- **REQUIREMENT**
Without the images, reproduce every entry exactly.

- **DATA SUPPLIED**
»»

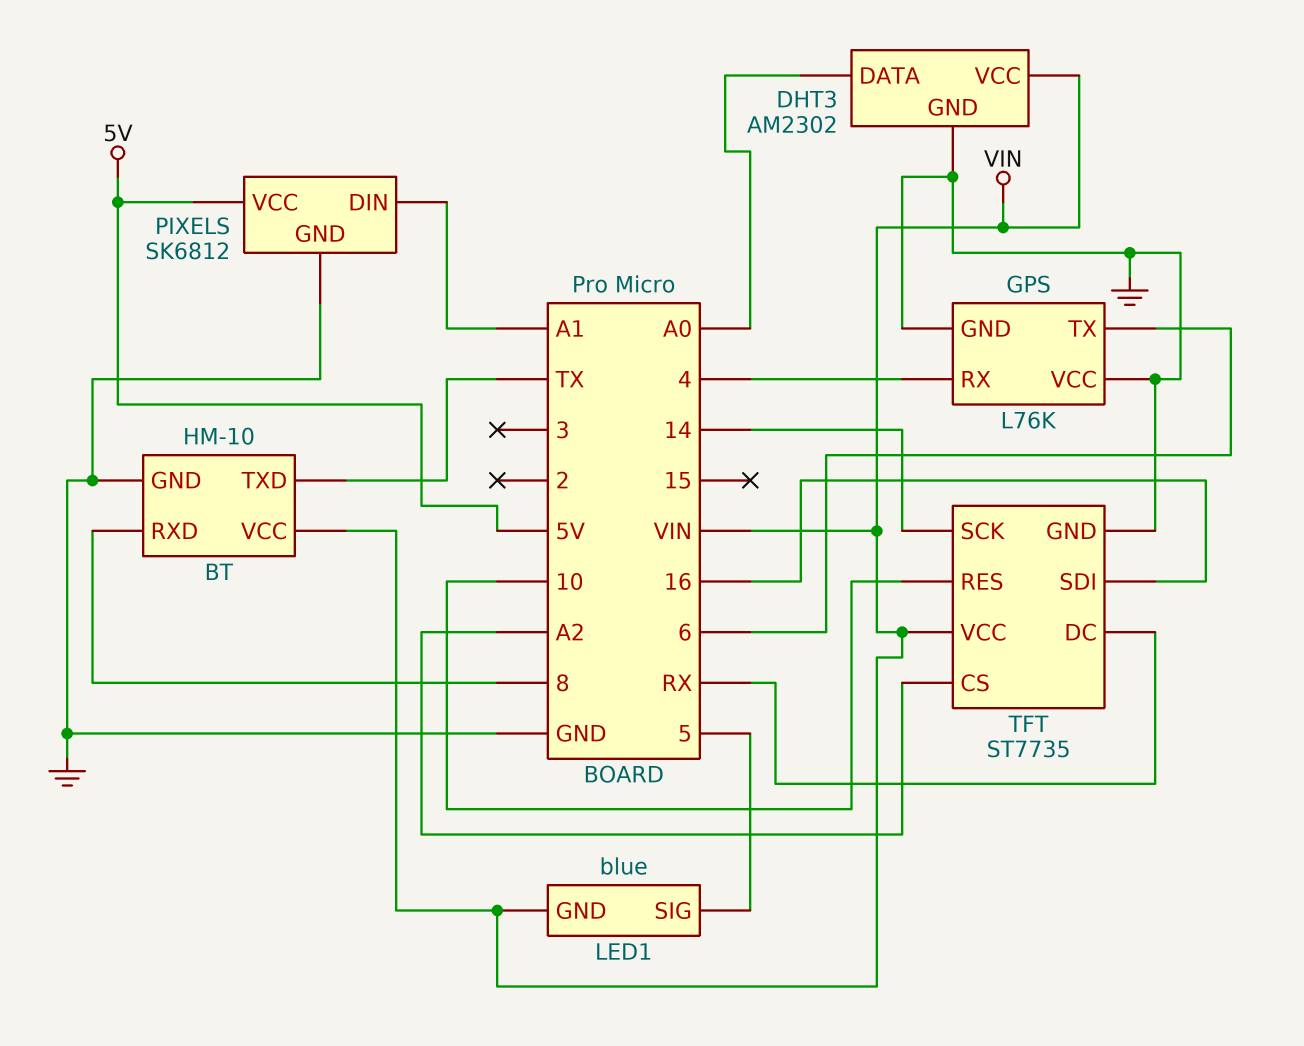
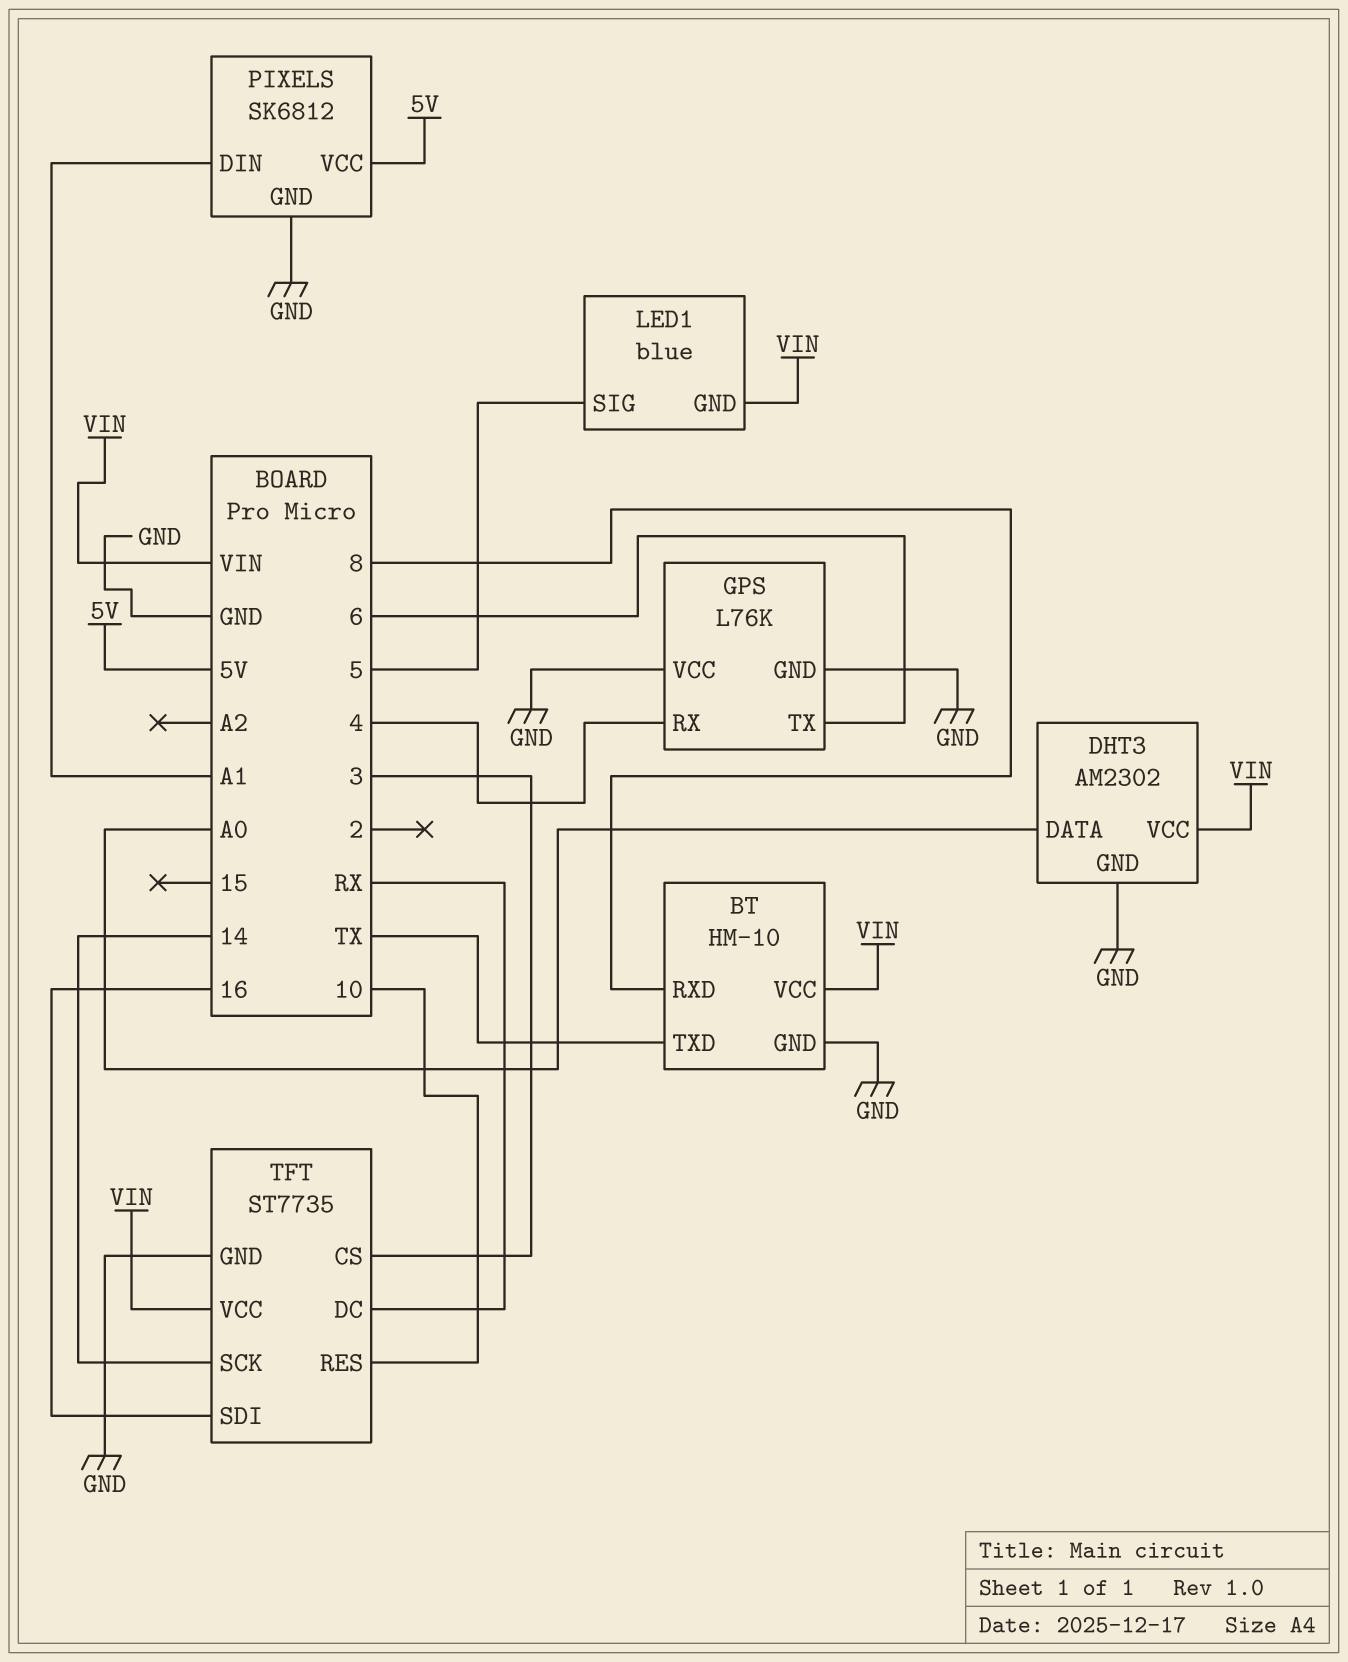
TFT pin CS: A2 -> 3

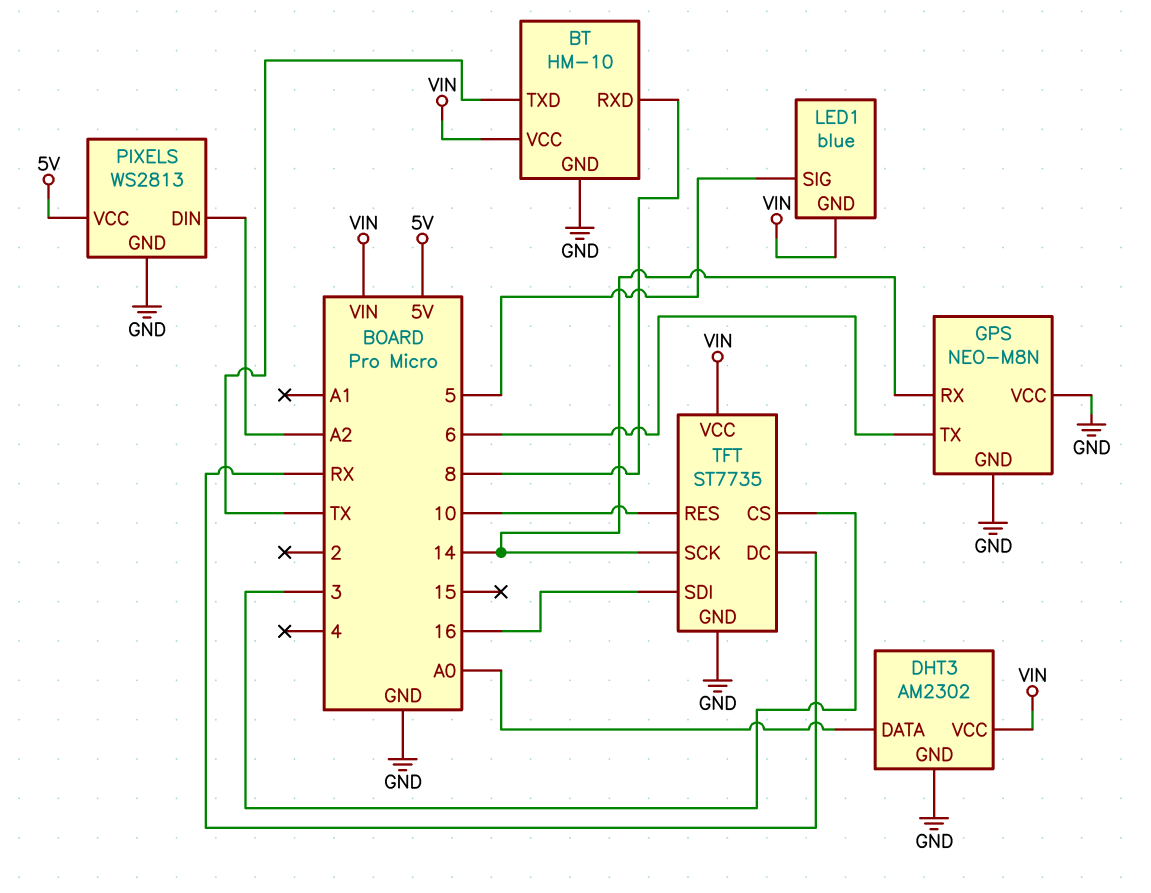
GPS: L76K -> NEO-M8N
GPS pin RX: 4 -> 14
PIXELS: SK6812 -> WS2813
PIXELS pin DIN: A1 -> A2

««

- **TASK ANSWER**
TFT pin CS: A2 -> 3

GPS: L76K -> NEO-M8N
GPS pin RX: 4 -> 14
PIXELS: SK6812 -> WS2813
PIXELS pin DIN: A1 -> A2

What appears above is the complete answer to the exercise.